[Object state comparisons]

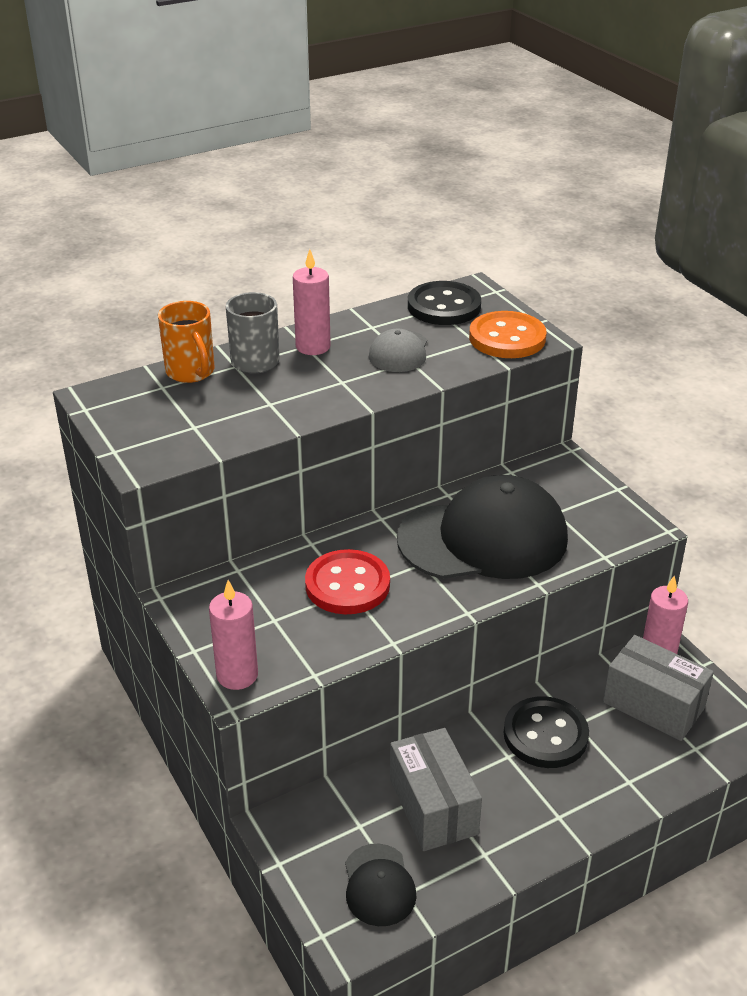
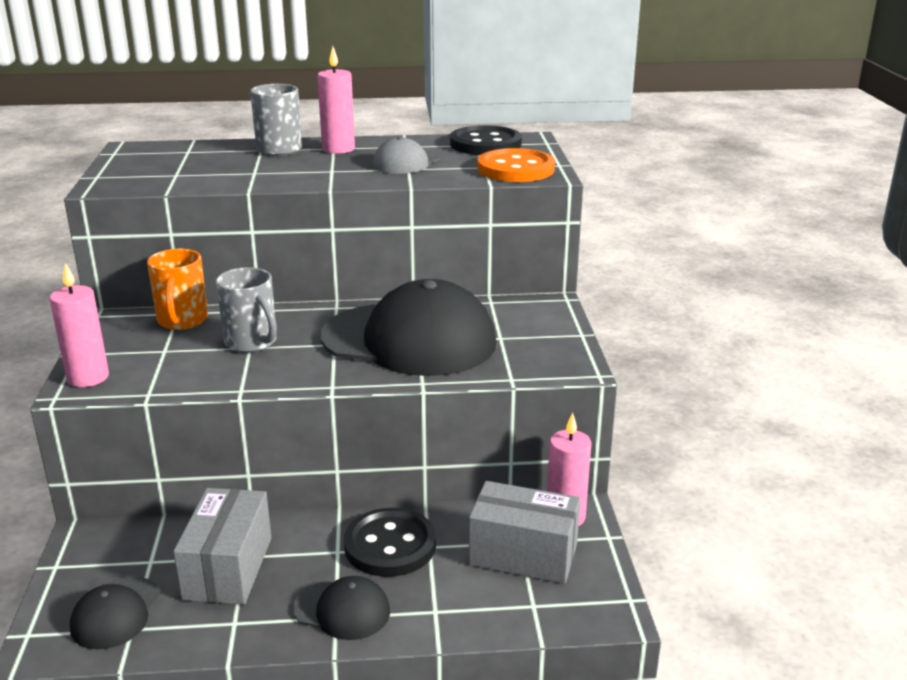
camera: 25 degrees right, 10 degrees down
(191, 372) = (221, 147): orange mug -> orange mug (182, 321)
(347, 585) = (252, 342): red button -> grey mug
(559, 808) = (342, 610): none -> black cap
(653, 705) = (523, 554): grey box -> grey box turned 45 degrees counterclockwise

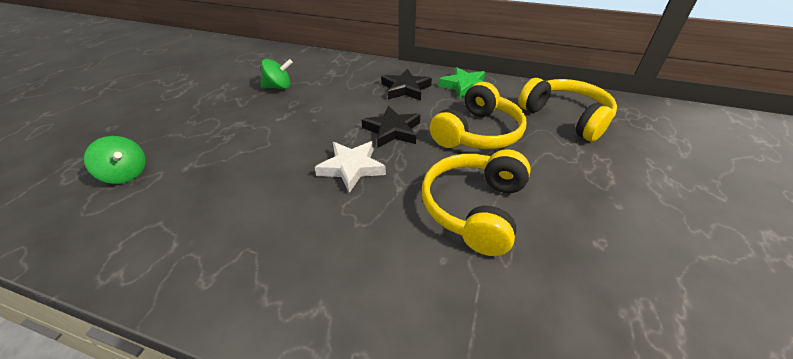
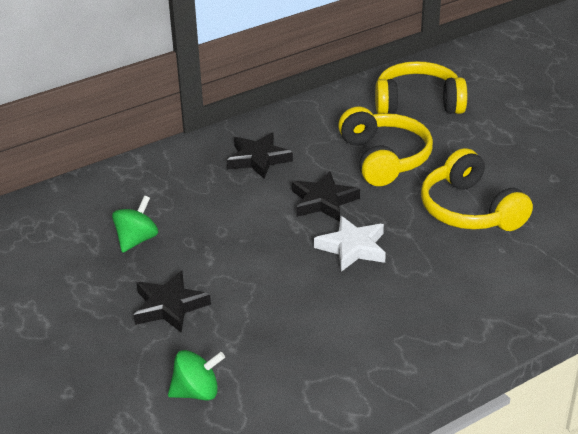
camera: 50 degrees left, 5 degrees down
(219, 124) = (169, 306): none -> black star
(464, 86) = (302, 123): green star -> none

▶ _Exercise objective_
Above are records with pictures; repeat the records exactly and leave the pictures out.

▶ _Written response_
camera: 25 degrees right, 10 degrees down
(191, 372) = (221, 147): orange mug -> orange mug (182, 321)
(347, 585) = (252, 342): red button -> grey mug
(559, 808) = (342, 610): none -> black cap
(653, 705) = (523, 554): grey box -> grey box turned 45 degrees counterclockwise

camera: 50 degrees left, 5 degrees down
(219, 124) = (169, 306): none -> black star
(464, 86) = (302, 123): green star -> none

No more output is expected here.